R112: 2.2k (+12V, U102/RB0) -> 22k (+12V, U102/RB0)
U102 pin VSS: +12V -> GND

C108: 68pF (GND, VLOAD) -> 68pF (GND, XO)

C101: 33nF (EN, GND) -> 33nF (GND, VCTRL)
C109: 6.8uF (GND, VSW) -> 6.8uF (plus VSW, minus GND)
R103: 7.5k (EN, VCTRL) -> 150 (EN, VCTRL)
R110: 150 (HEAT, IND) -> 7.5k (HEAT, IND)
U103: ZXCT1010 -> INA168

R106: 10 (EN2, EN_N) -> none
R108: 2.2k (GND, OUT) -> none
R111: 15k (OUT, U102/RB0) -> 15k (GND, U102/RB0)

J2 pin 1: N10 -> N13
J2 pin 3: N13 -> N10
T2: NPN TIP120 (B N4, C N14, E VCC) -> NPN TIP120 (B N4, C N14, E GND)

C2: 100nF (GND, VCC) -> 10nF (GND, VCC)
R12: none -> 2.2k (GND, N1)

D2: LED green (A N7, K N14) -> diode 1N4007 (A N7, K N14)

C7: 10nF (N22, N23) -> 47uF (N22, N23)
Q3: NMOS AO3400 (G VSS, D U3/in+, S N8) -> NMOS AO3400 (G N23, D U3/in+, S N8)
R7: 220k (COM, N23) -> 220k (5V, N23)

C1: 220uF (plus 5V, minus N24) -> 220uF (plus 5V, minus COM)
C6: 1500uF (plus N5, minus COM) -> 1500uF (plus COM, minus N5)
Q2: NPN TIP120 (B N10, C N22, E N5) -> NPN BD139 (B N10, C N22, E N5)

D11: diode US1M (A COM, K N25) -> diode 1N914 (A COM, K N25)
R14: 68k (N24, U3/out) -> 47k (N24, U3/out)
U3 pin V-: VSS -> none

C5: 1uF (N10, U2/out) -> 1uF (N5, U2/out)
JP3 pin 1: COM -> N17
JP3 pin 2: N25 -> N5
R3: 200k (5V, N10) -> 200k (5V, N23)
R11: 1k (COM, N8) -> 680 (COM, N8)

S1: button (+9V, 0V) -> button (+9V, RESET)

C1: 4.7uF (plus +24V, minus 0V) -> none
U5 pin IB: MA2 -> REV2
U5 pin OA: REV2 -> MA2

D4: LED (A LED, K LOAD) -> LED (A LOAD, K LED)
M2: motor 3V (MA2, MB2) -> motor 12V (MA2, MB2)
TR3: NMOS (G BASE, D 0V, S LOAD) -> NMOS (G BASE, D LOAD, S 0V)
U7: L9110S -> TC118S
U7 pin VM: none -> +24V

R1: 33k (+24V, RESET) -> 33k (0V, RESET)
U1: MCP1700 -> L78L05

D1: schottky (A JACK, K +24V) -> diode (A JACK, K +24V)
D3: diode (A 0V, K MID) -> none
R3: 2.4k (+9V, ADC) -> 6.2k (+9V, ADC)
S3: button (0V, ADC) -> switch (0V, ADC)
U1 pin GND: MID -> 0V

════════════════

**Work required**
Check each line of the entries, and copy the ones that contain "minus".

**Answer below**
C109: 6.8uF (GND, VSW) -> 6.8uF (plus VSW, minus GND)
C1: 220uF (plus 5V, minus N24) -> 220uF (plus 5V, minus COM)
C6: 1500uF (plus N5, minus COM) -> 1500uF (plus COM, minus N5)
C1: 4.7uF (plus +24V, minus 0V) -> none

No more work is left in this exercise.